Brief: Give the number of lines in the material below that hold "orange", and nothing besides.

Input data:
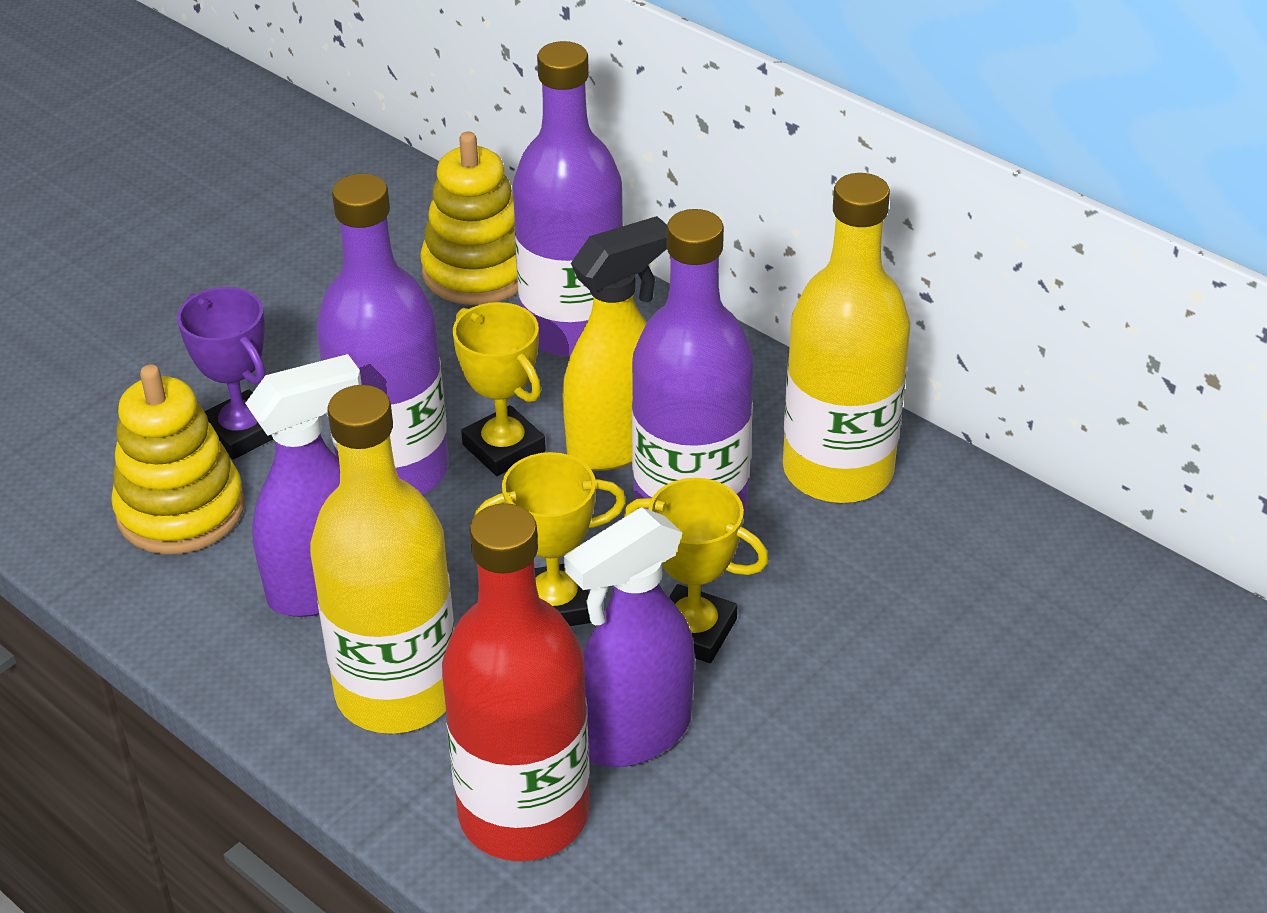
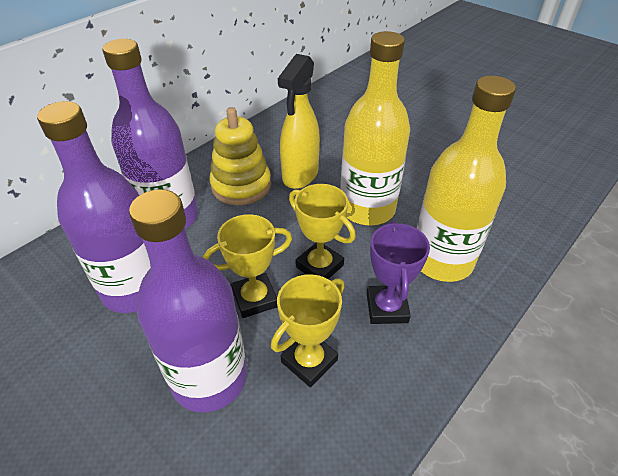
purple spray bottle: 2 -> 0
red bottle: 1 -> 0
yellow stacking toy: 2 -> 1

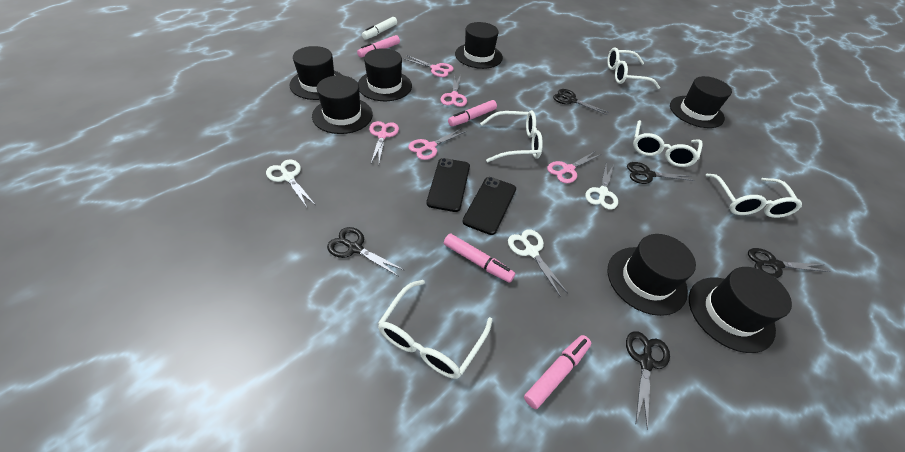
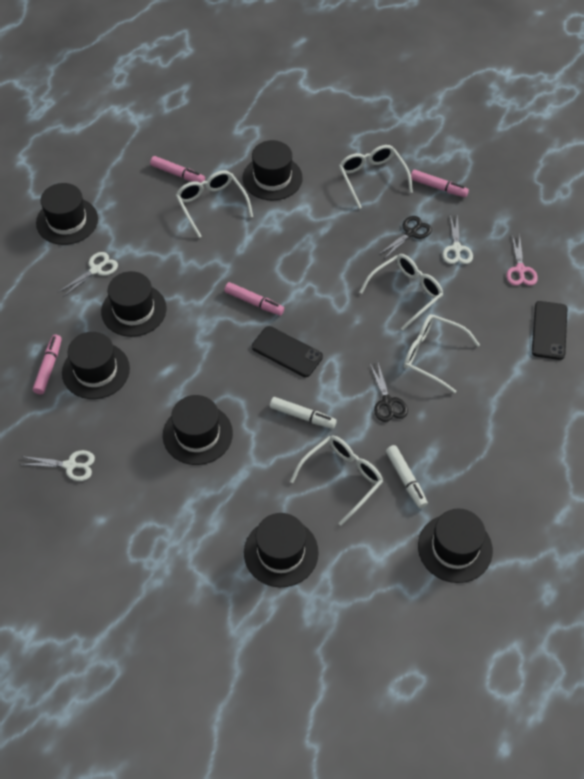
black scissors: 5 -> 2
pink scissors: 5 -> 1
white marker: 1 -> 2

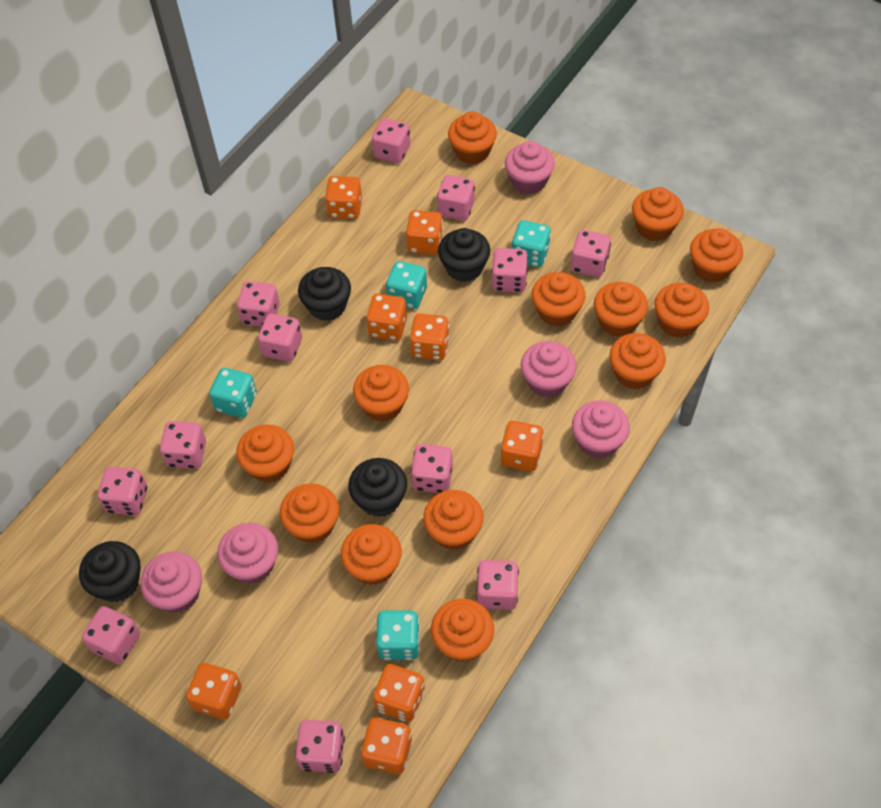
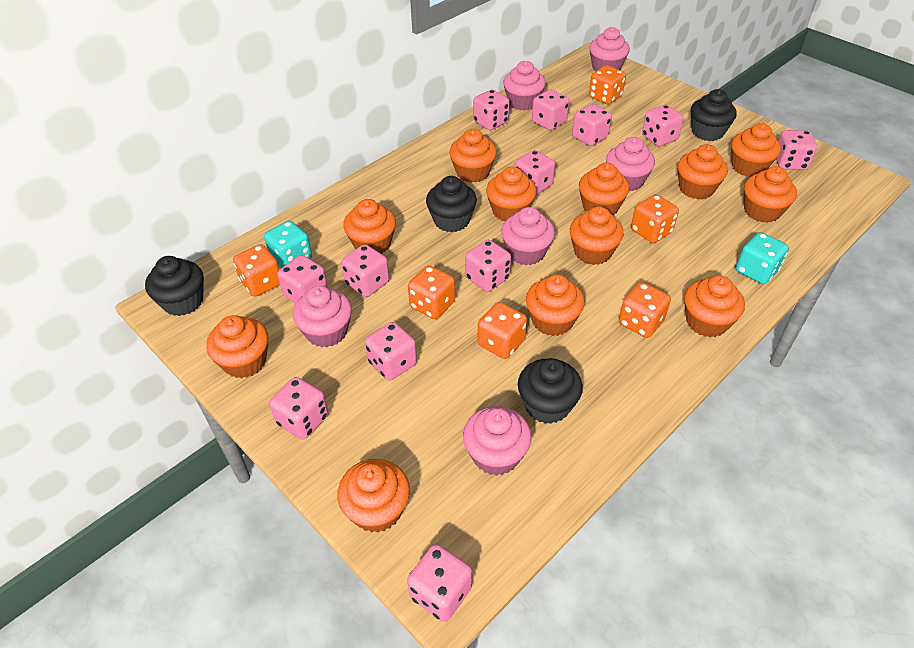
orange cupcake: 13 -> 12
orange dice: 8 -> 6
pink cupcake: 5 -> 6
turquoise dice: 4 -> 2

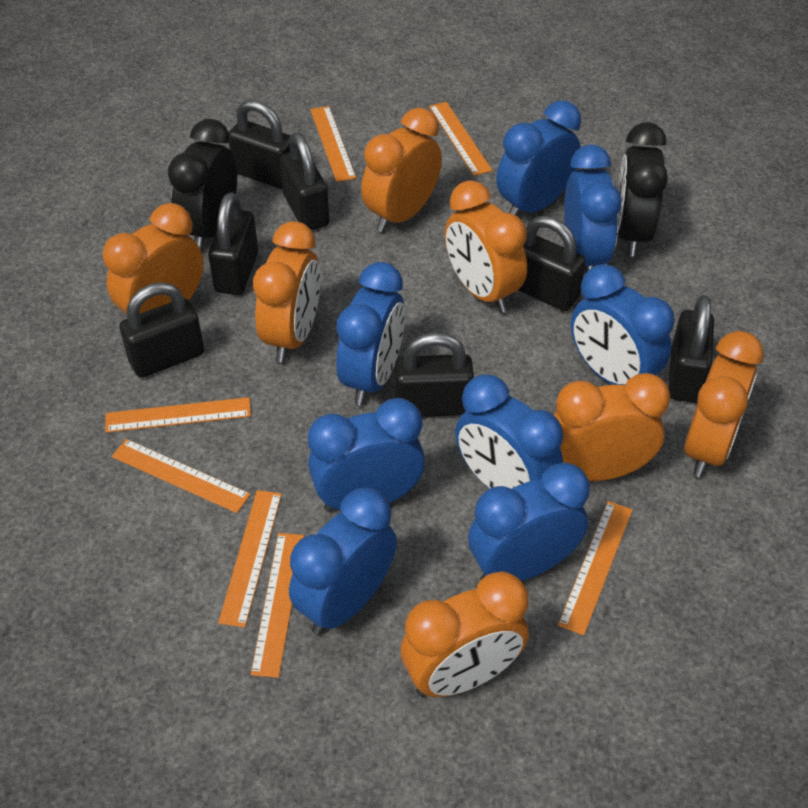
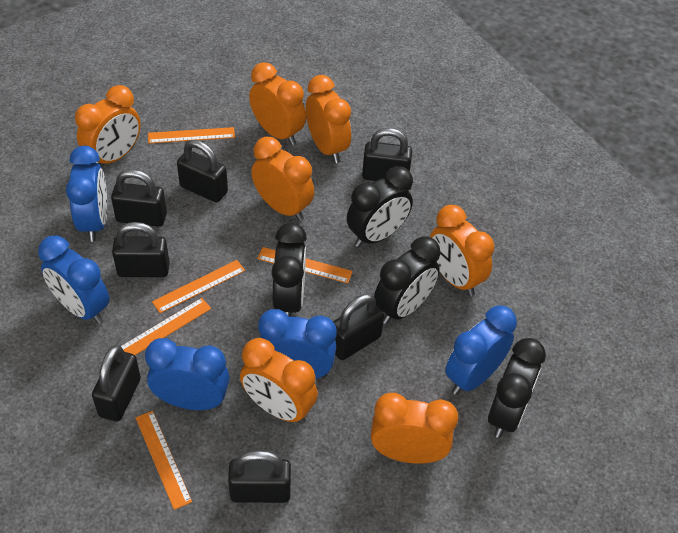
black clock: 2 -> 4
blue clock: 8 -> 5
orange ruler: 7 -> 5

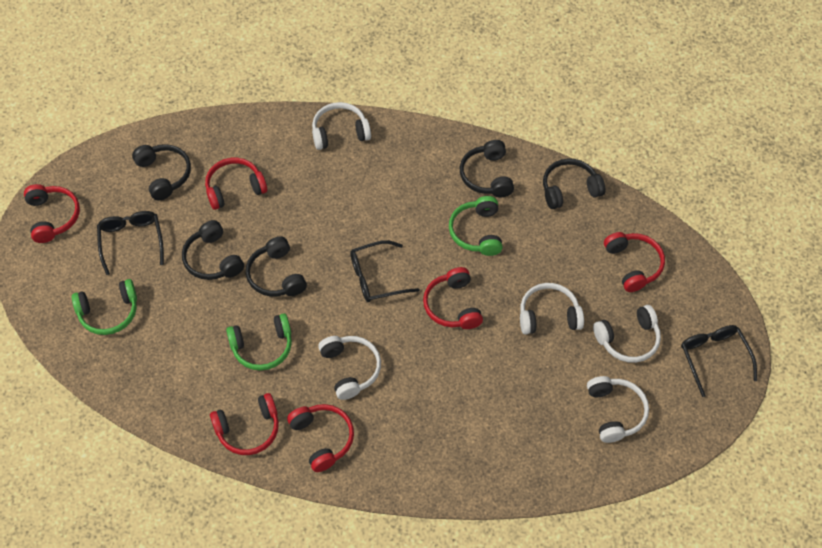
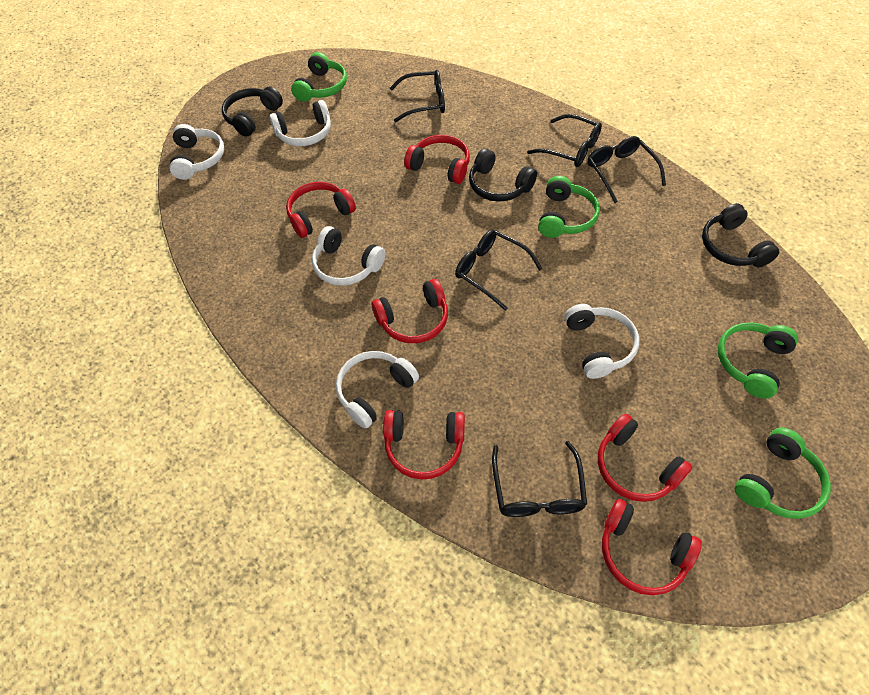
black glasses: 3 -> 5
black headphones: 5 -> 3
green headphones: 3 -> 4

Reply to the exercise: 3